[Opening Material provided section]

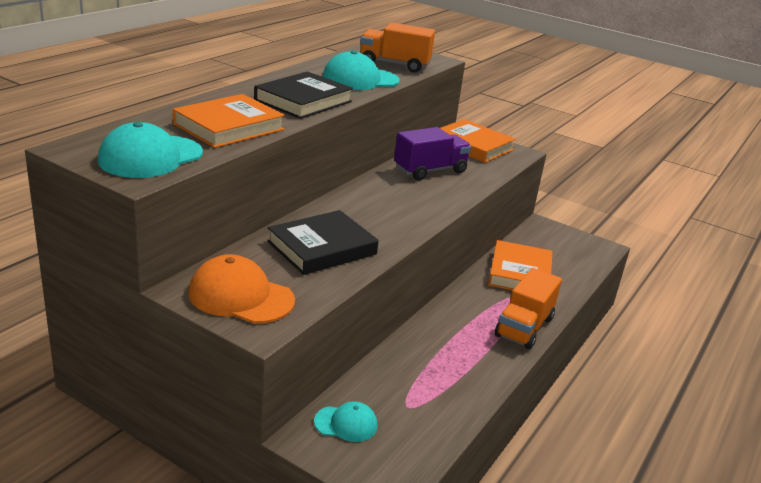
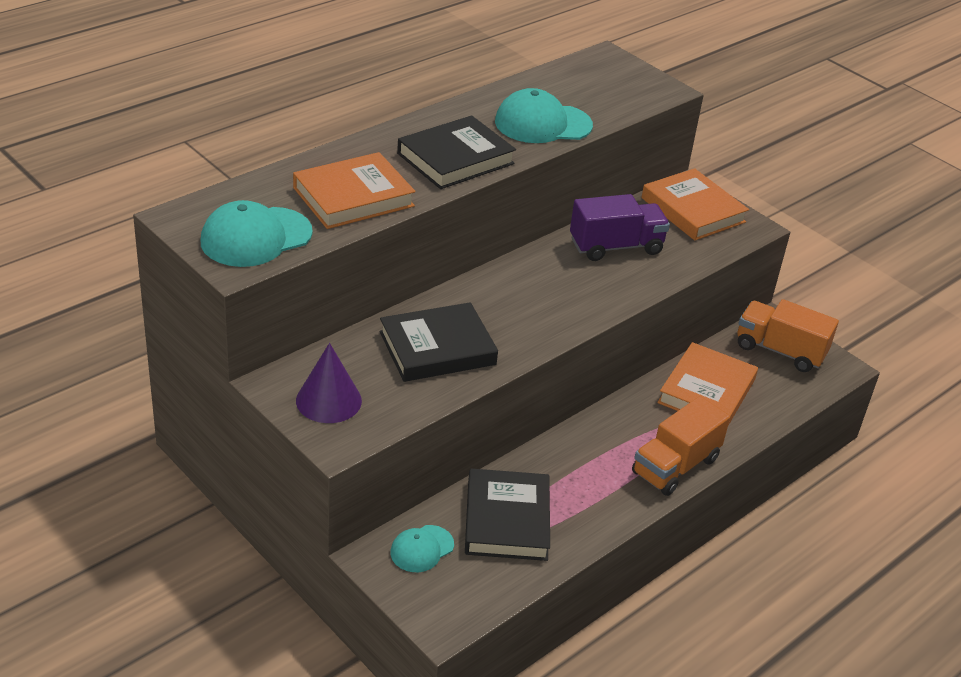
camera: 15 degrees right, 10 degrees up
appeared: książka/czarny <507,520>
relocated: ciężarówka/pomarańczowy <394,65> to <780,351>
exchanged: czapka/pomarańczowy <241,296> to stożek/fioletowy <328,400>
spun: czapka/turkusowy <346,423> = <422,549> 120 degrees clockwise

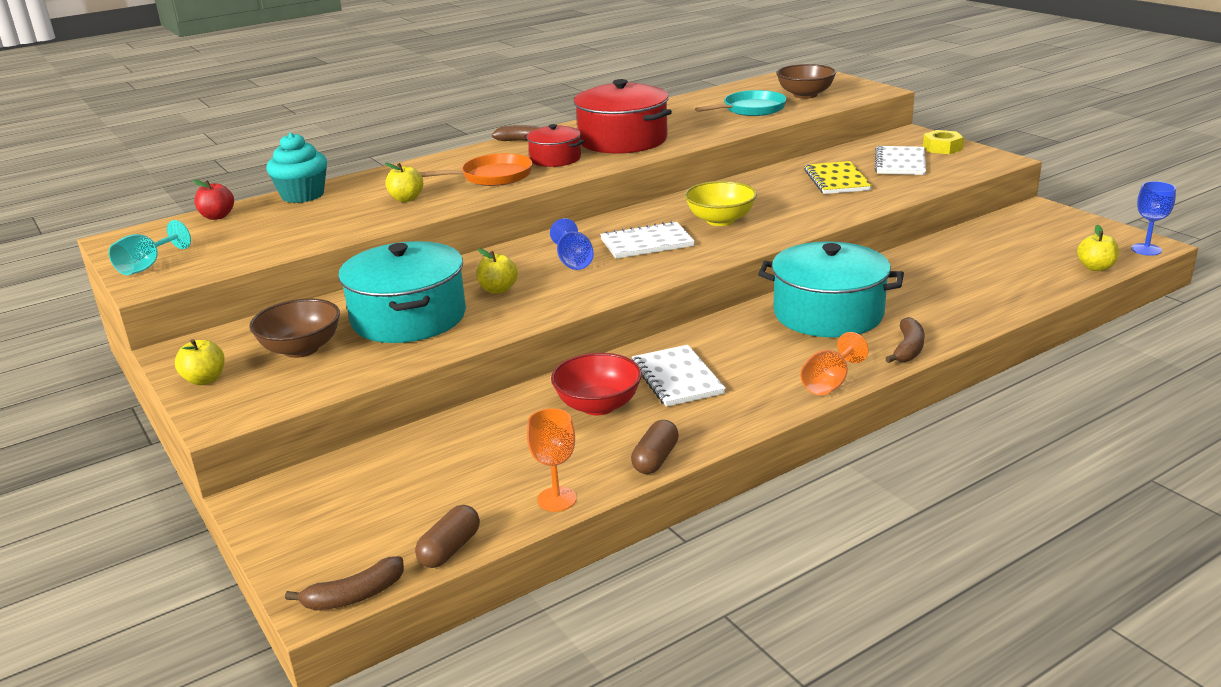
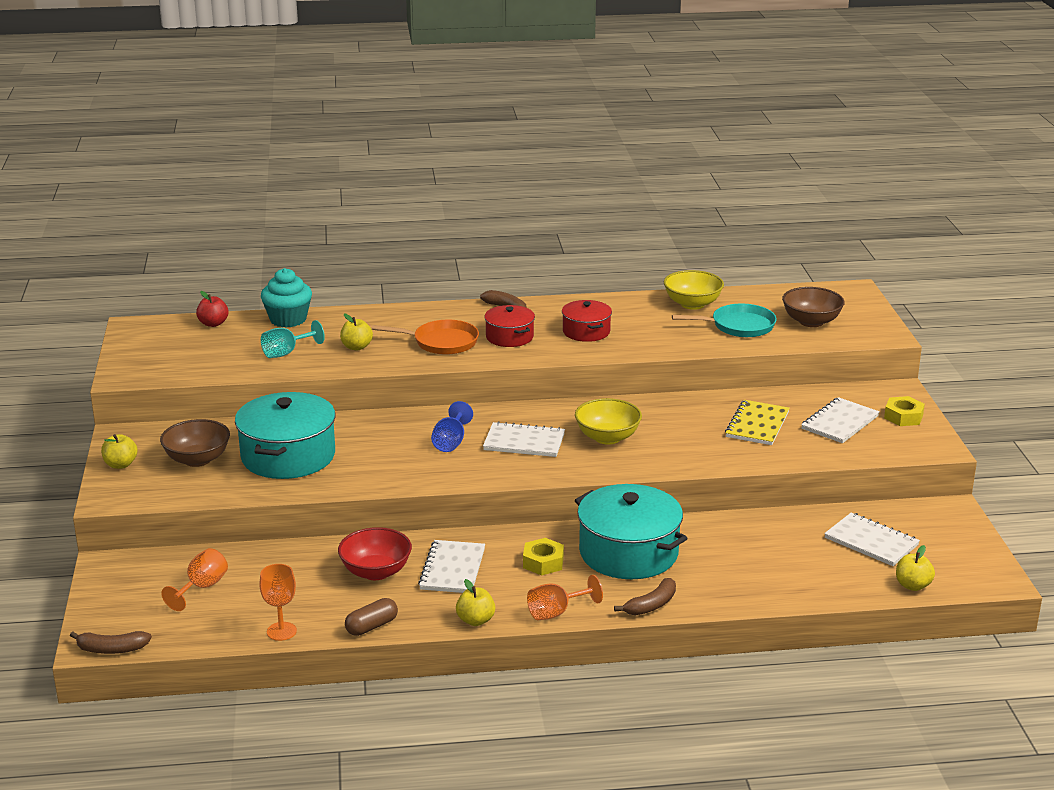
camera: 25 degrees right, 0 degrees up
missing: kapsułka/brązowy <450,549>; kielich/niebieski <1146,249>
appeared: kielich/pomarańczowy <202,588>; nakrętka/żółty <543,562>; miska/żółty <692,304>; zeszyt/biały <871,542>
relocated: kielich/turkusowy <147,266> to <286,353>; jabłko/żółty <498,289> to <475,620>
size: garnek/czerwony <623,140> = <586,331> x0.56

[Closing Material provided section]

Write out all the entries exactly, except for the pictures.

- Exercise output
camera: 15 degrees right, 10 degrees up
appeared: książka/czarny <507,520>
relocated: ciężarówka/pomarańczowy <394,65> to <780,351>
exchanged: czapka/pomarańczowy <241,296> to stożek/fioletowy <328,400>
spun: czapka/turkusowy <346,423> = <422,549> 120 degrees clockwise

camera: 25 degrees right, 0 degrees up
missing: kapsułka/brązowy <450,549>; kielich/niebieski <1146,249>
appeared: kielich/pomarańczowy <202,588>; nakrętka/żółty <543,562>; miska/żółty <692,304>; zeszyt/biały <871,542>
relocated: kielich/turkusowy <147,266> to <286,353>; jabłko/żółty <498,289> to <475,620>
size: garnek/czerwony <623,140> = <586,331> x0.56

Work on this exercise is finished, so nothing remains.